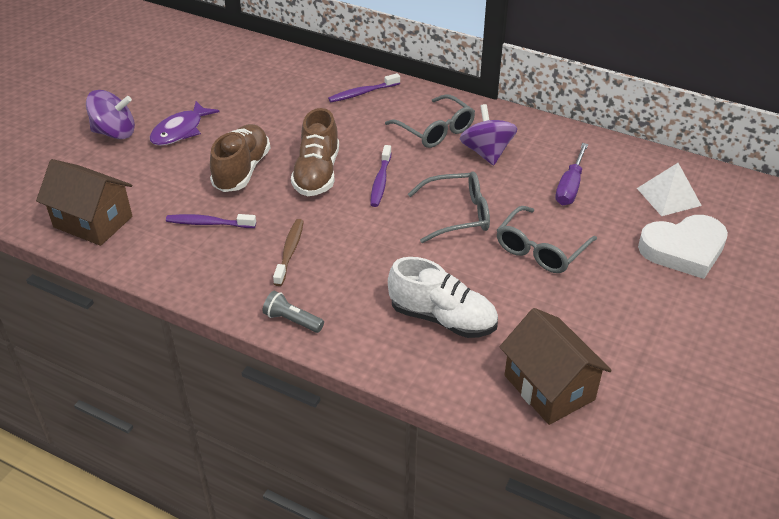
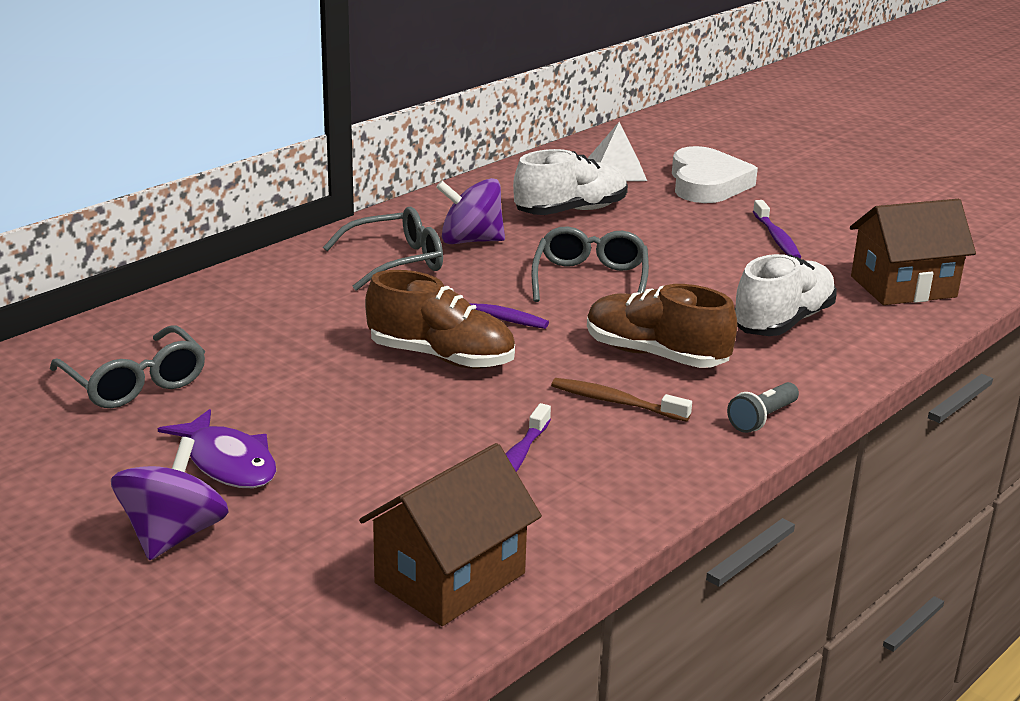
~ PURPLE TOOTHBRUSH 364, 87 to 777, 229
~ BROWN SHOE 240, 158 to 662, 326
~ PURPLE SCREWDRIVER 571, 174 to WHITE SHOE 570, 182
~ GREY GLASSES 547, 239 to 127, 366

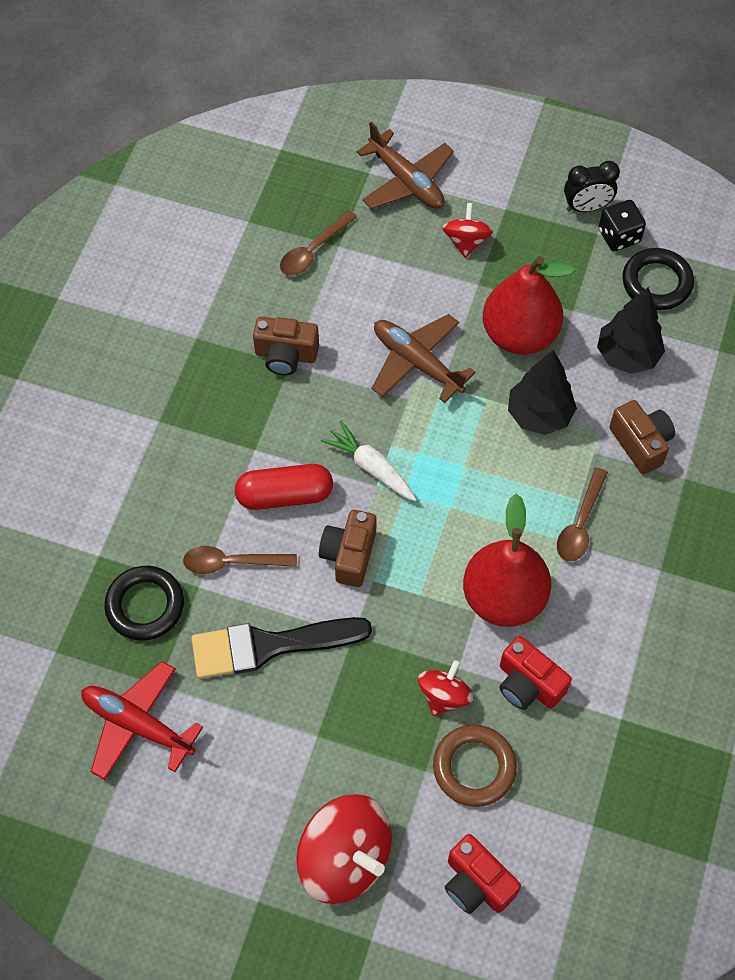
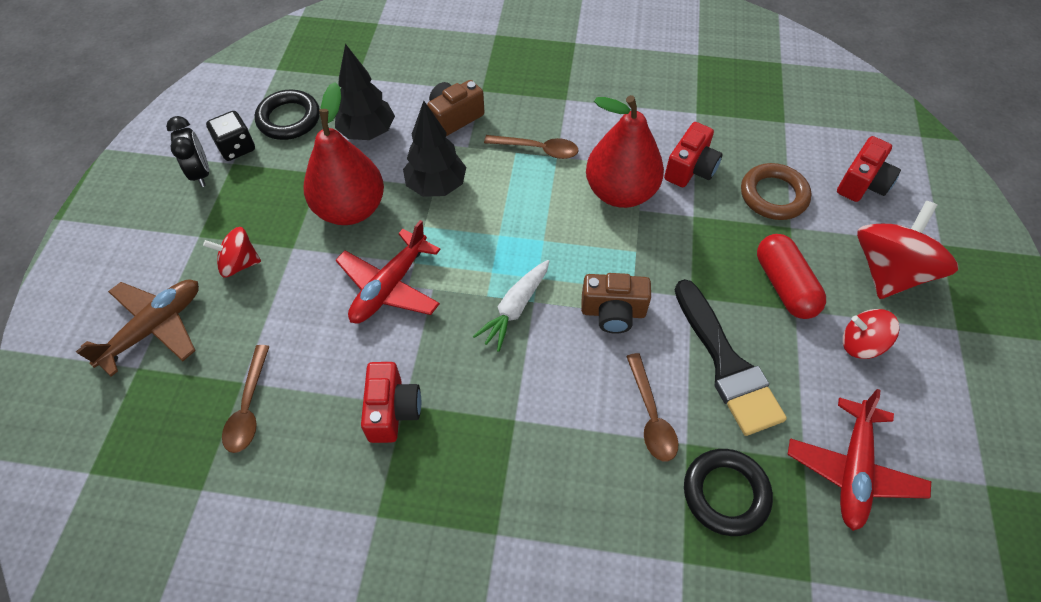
~ BROWN SPOON 318, 243 = 246, 399 60 degrees clockwise
~ BROWN PLANE 423, 358 to RED PLANE 388, 271
~ BROWN CAMERA 286, 346 to RED CAMERA 391, 402
~ RED CAPSULE 284, 487 to 791, 276
~ RED SPINNING TOP 445, 688 to 871, 334

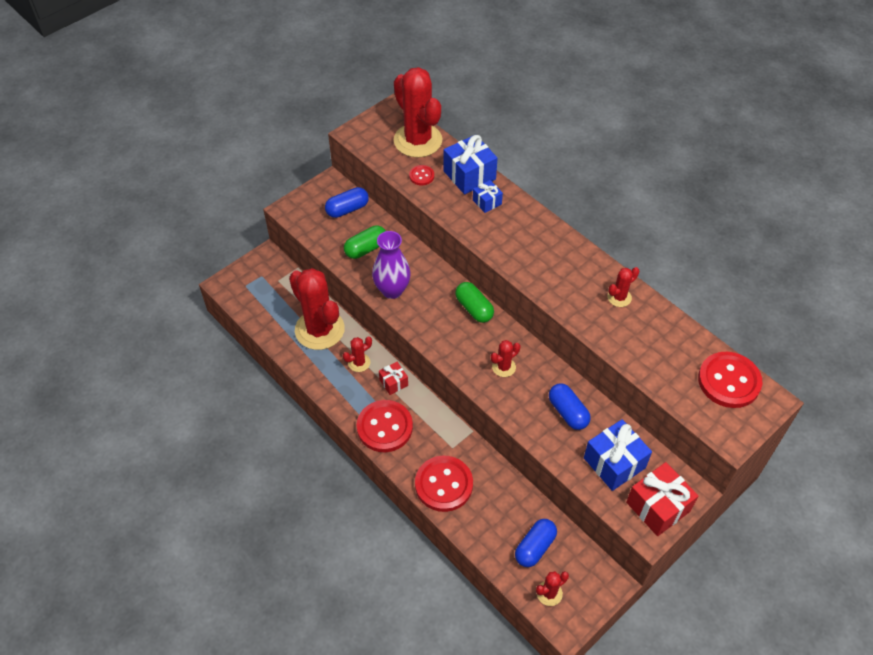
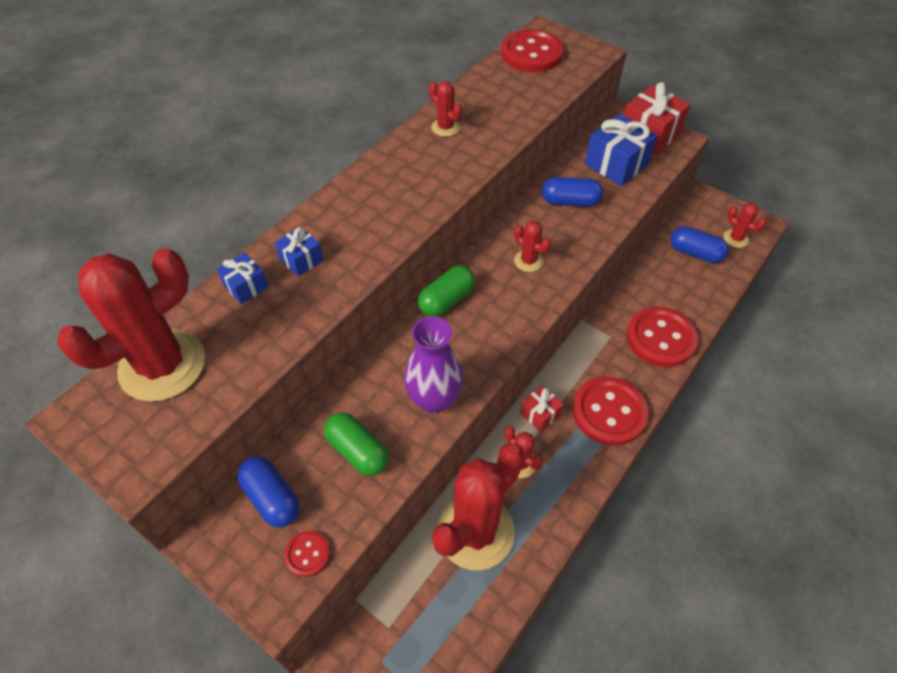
~ BLUE GIFT 470, 164 = 242, 278 x0.54
~ RED BUTTON 421, 175 to 307, 554
~ BLUE CAPSULE 570, 406 = 572, 192 45 degrees clockwise

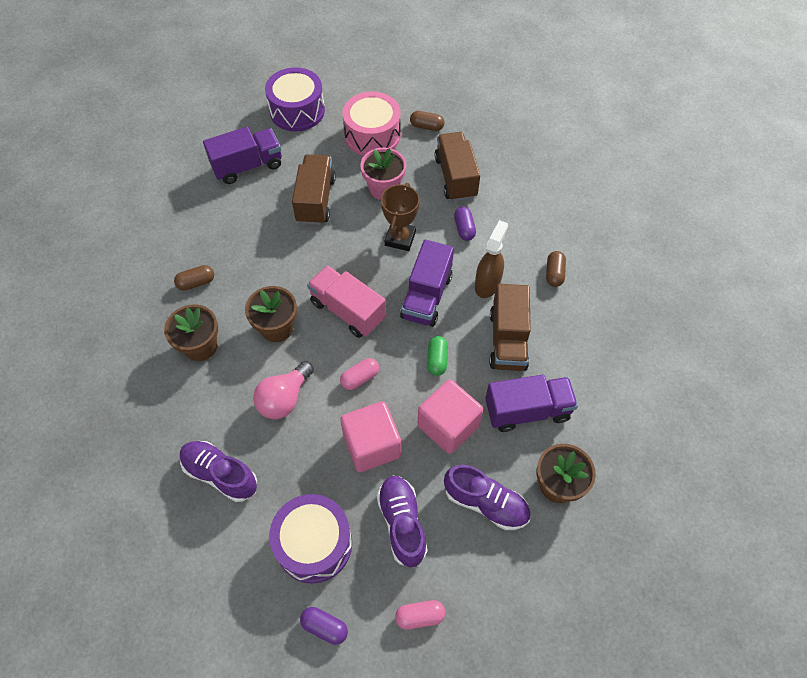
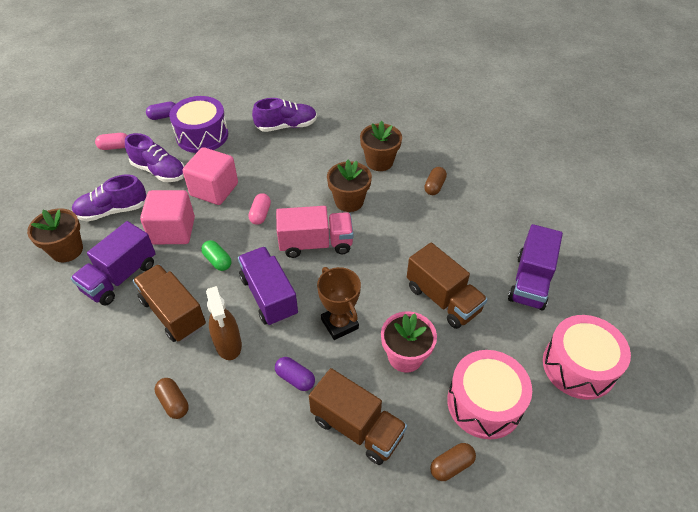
~ PURPLE DRUM 295, 99 to PINK DRUM 587, 357
- PINK LIGHT BULB 283, 390
~ PINK CAPSULE 420, 615 = 111, 141 45 degrees clockwise

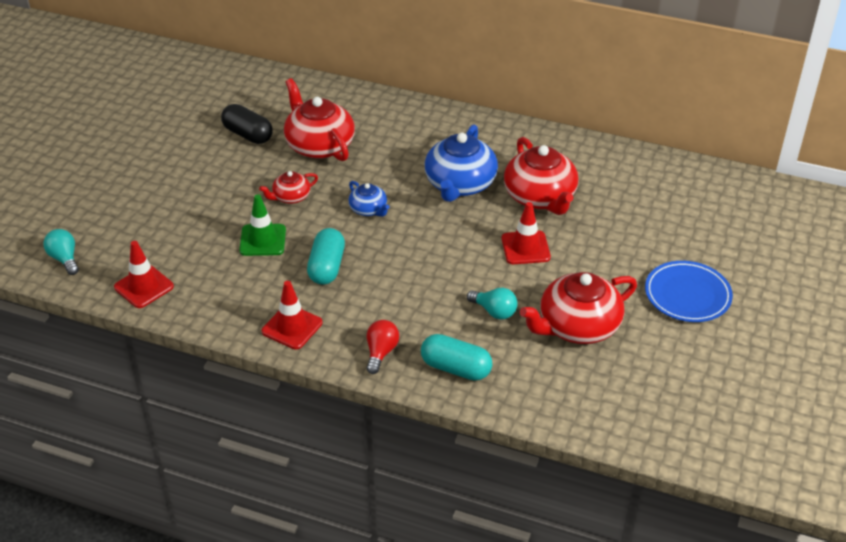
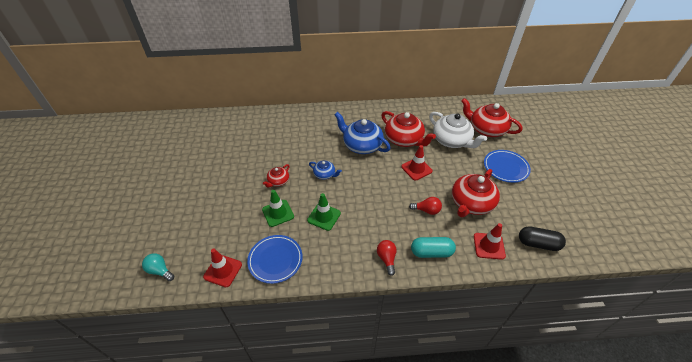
~ RED TEAPOT 319, 119 to 491, 117
~ BLACK CAPSULE 247, 124 to 542, 238
~ BLUE TEAPOT 461, 163 = 362, 133 135 degrees clockwise
~ TURQUOISE CAPSULE 326, 256 to GREEN TRAFFIC CONE 324, 212
~ RED TRAFFIC CONE 292, 315 to 490, 241
~ TURQUOISE LIGHT BULB 492, 304 to RED LIGHT BULB 425, 206
+ WHITE TEAPOT 458, 130
+ BLUE PLATE 275, 259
----------------
▸ **DESCRIPTION OF THE TASK**:
"to 662, 326" marks the first line to be returned; return exactly that line and every line after it through the last line of the listing, omitting pictures.

▸ **SOLUTION**:
~ BROWN SHOE 240, 158 to 662, 326
~ PURPLE SCREWDRIVER 571, 174 to WHITE SHOE 570, 182
~ GREY GLASSES 547, 239 to 127, 366

~ BROWN SPOON 318, 243 = 246, 399 60 degrees clockwise
~ BROWN PLANE 423, 358 to RED PLANE 388, 271
~ BROWN CAMERA 286, 346 to RED CAMERA 391, 402
~ RED CAPSULE 284, 487 to 791, 276
~ RED SPINNING TOP 445, 688 to 871, 334

~ BLUE GIFT 470, 164 = 242, 278 x0.54
~ RED BUTTON 421, 175 to 307, 554
~ BLUE CAPSULE 570, 406 = 572, 192 45 degrees clockwise

~ PURPLE DRUM 295, 99 to PINK DRUM 587, 357
- PINK LIGHT BULB 283, 390
~ PINK CAPSULE 420, 615 = 111, 141 45 degrees clockwise

~ RED TEAPOT 319, 119 to 491, 117
~ BLACK CAPSULE 247, 124 to 542, 238
~ BLUE TEAPOT 461, 163 = 362, 133 135 degrees clockwise
~ TURQUOISE CAPSULE 326, 256 to GREEN TRAFFIC CONE 324, 212
~ RED TRAFFIC CONE 292, 315 to 490, 241
~ TURQUOISE LIGHT BULB 492, 304 to RED LIGHT BULB 425, 206
+ WHITE TEAPOT 458, 130
+ BLUE PLATE 275, 259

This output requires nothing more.